**PROMPT:** Copy, without a single change, each line from the one that holds "pink spoon: 5 -> 7" to the bottom of the entries below, and drop any pictures.

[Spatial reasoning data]

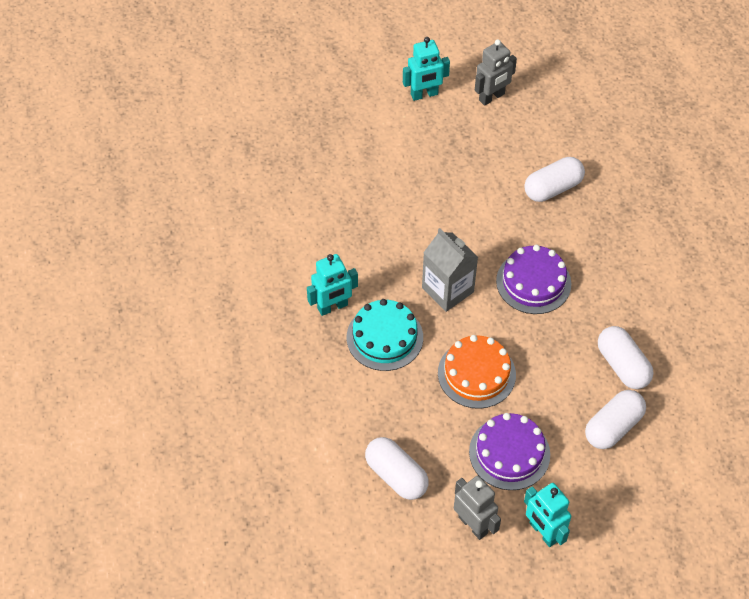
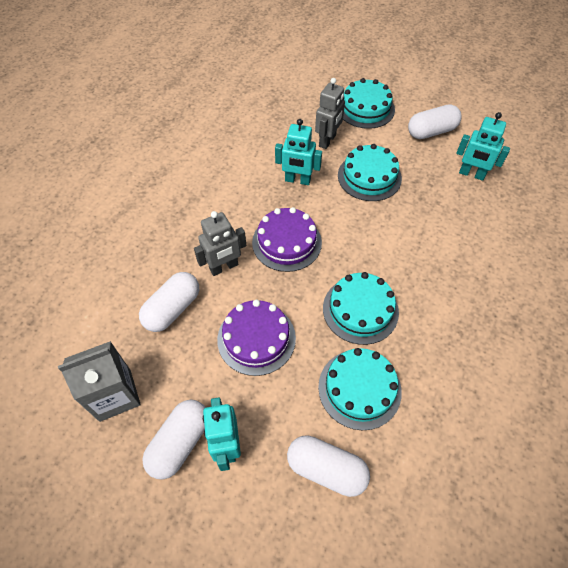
orange cake: 1 -> 0
turquoise cake: 1 -> 4

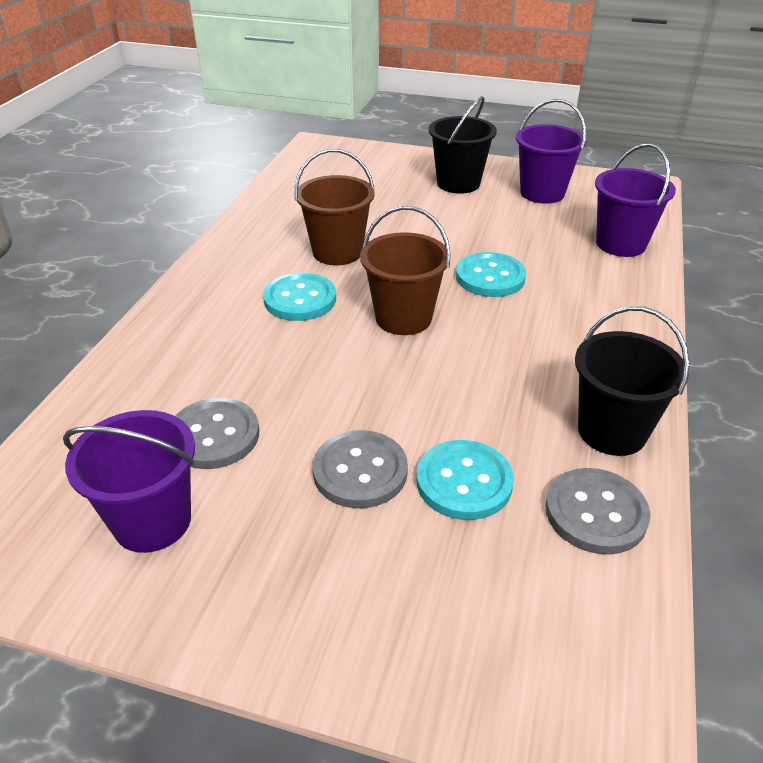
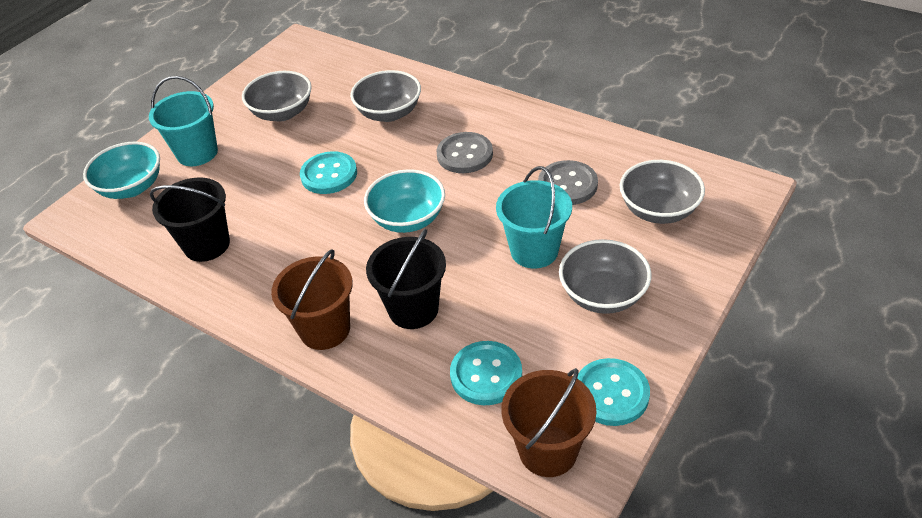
grey bowl: 0 -> 4
grey button: 3 -> 2
purple bucket: 3 -> 0
turquoise bowl: 0 -> 2
turquoise bucket: 0 -> 2

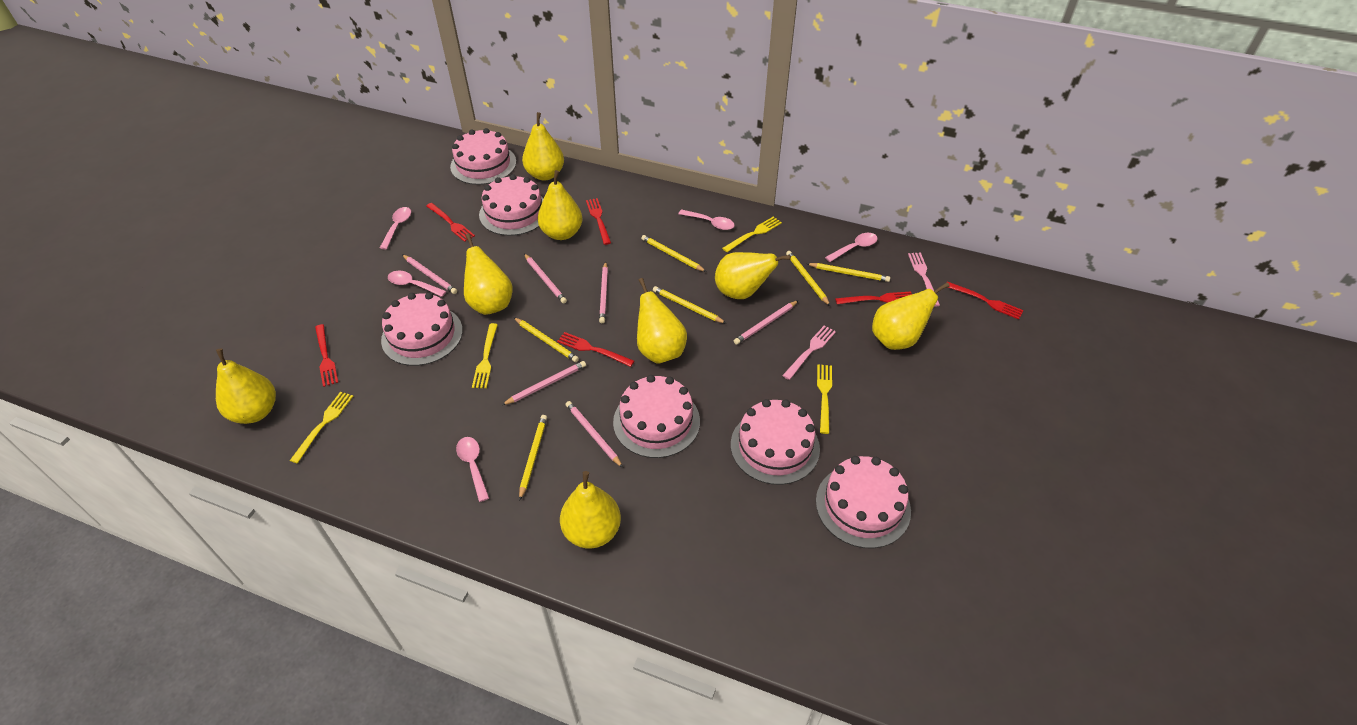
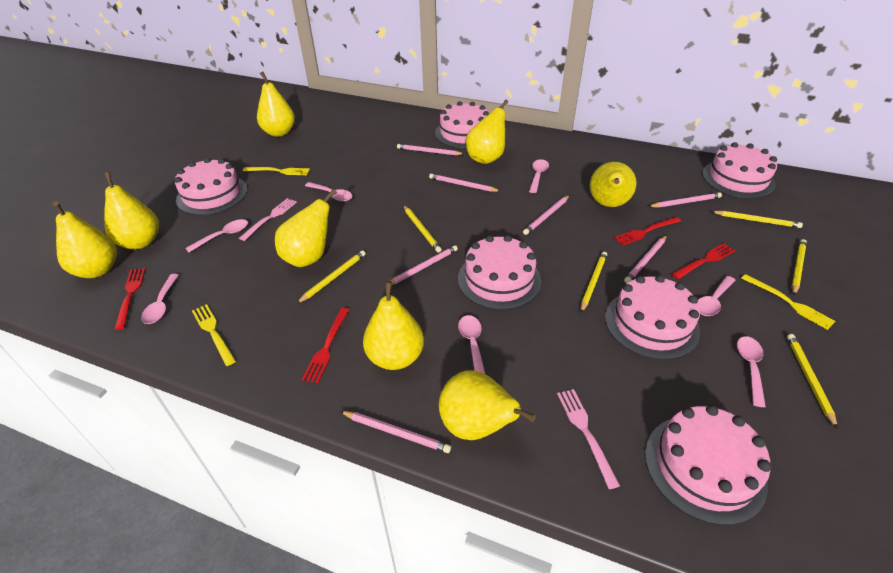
pink pencil: 6 -> 7
pink spoon: 5 -> 7
red fork: 6 -> 4
yellow fork: 4 -> 3

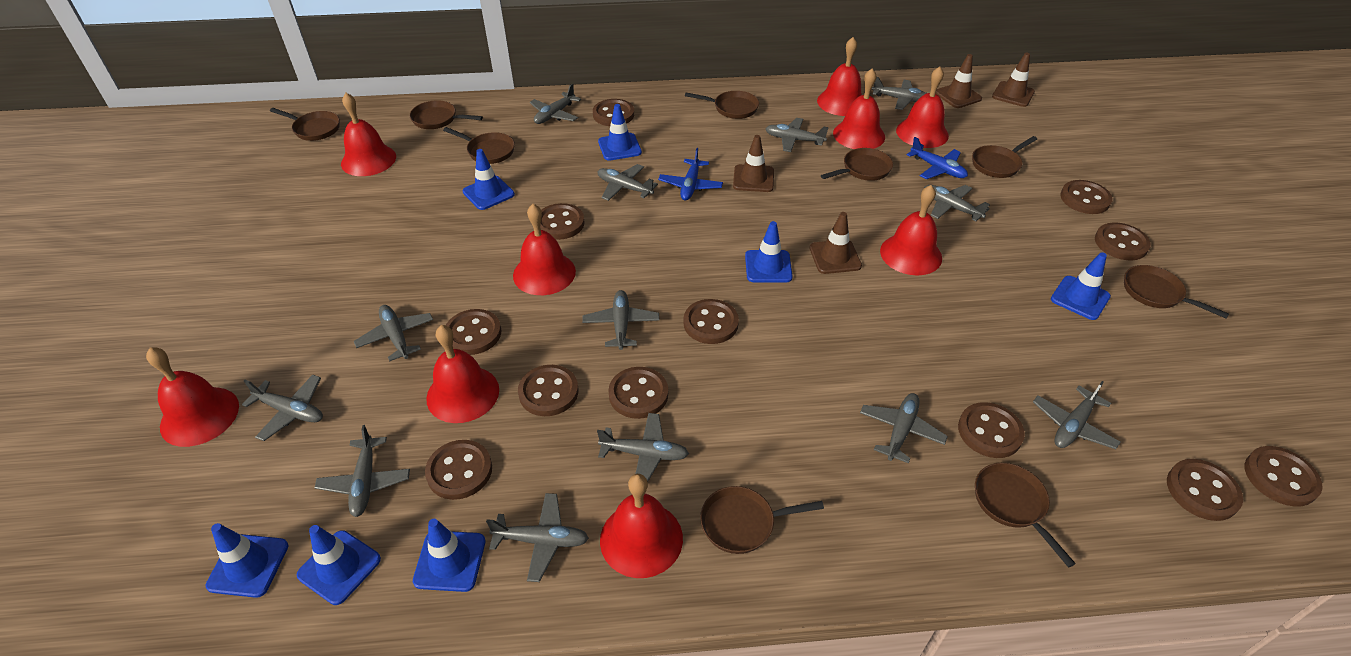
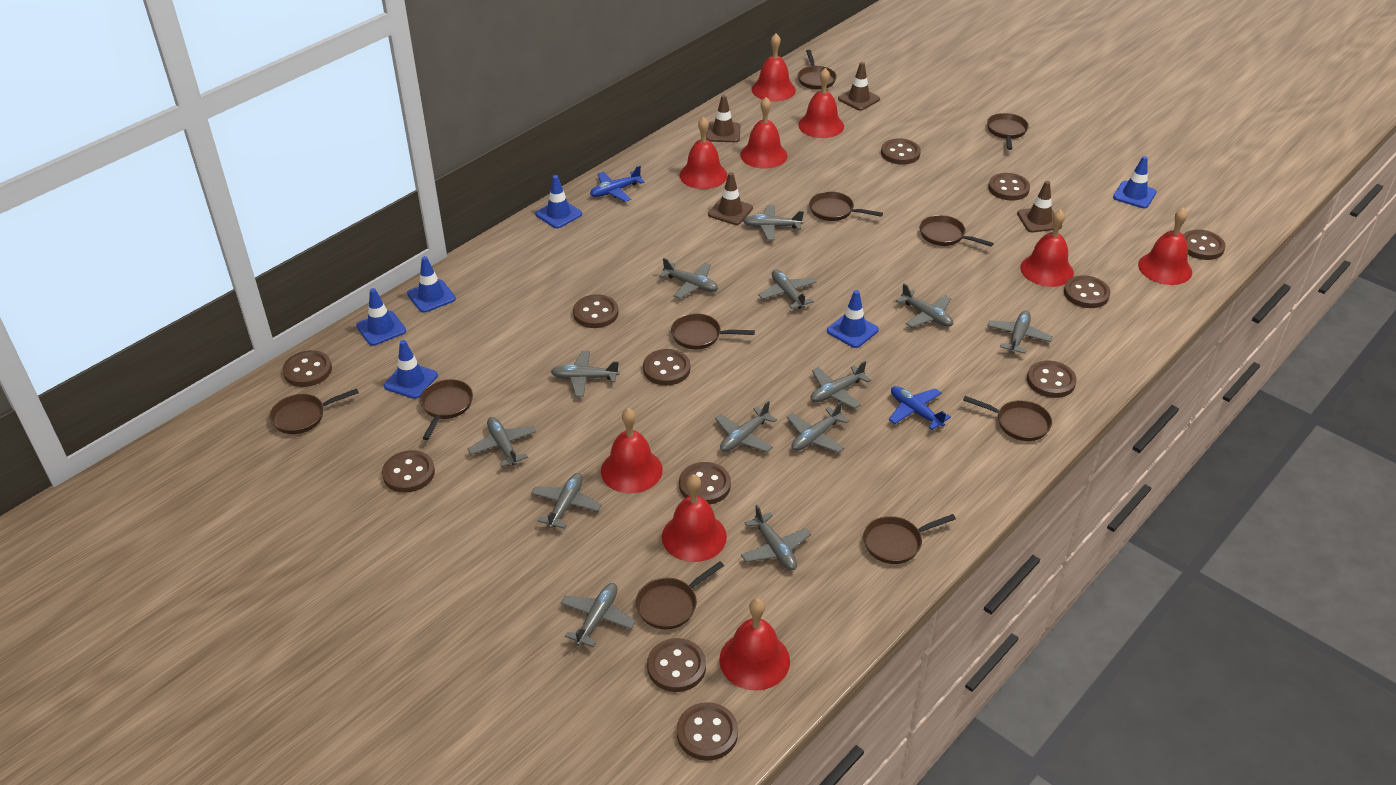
blue traffic cone: 7 -> 6
brown pan: 9 -> 10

**SOLUTION FOR THIS TASK:**
pink spoon: 5 -> 7
red fork: 6 -> 4
yellow fork: 4 -> 3

blue traffic cone: 7 -> 6
brown pan: 9 -> 10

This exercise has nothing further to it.